> **PROMPT**
Take the entries below and retype them word for word, excluding the images.

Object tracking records

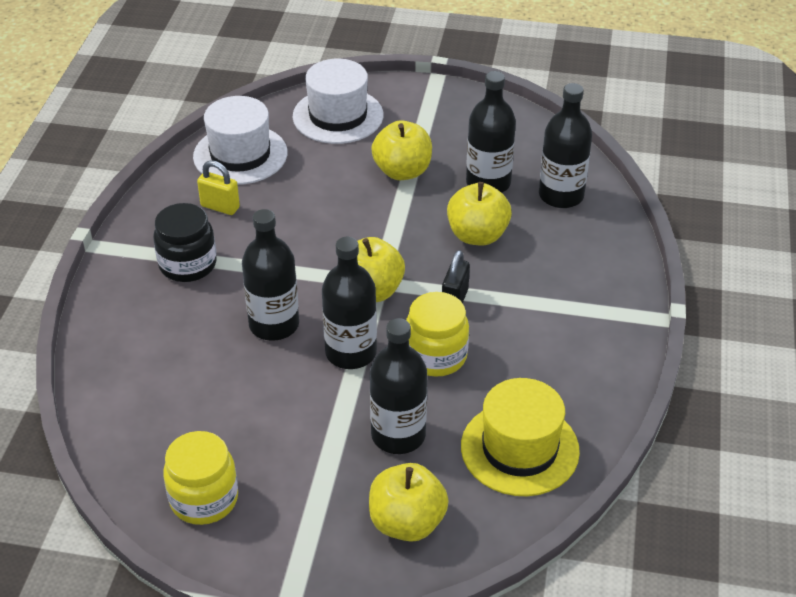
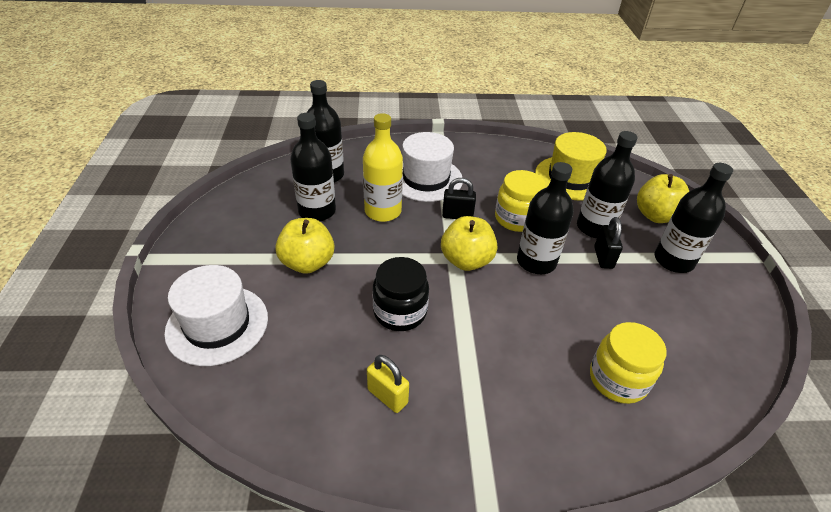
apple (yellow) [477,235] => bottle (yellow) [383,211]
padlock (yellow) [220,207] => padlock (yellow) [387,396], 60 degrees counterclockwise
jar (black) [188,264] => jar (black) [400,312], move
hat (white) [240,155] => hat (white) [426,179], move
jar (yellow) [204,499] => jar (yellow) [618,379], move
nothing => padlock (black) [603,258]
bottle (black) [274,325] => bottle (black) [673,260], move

> **RESULT OF THE TASK**
apple (yellow) [477,235] => bottle (yellow) [383,211]
padlock (yellow) [220,207] => padlock (yellow) [387,396], 60 degrees counterclockwise
jar (black) [188,264] => jar (black) [400,312], move
hat (white) [240,155] => hat (white) [426,179], move
jar (yellow) [204,499] => jar (yellow) [618,379], move
nothing => padlock (black) [603,258]
bottle (black) [274,325] => bottle (black) [673,260], move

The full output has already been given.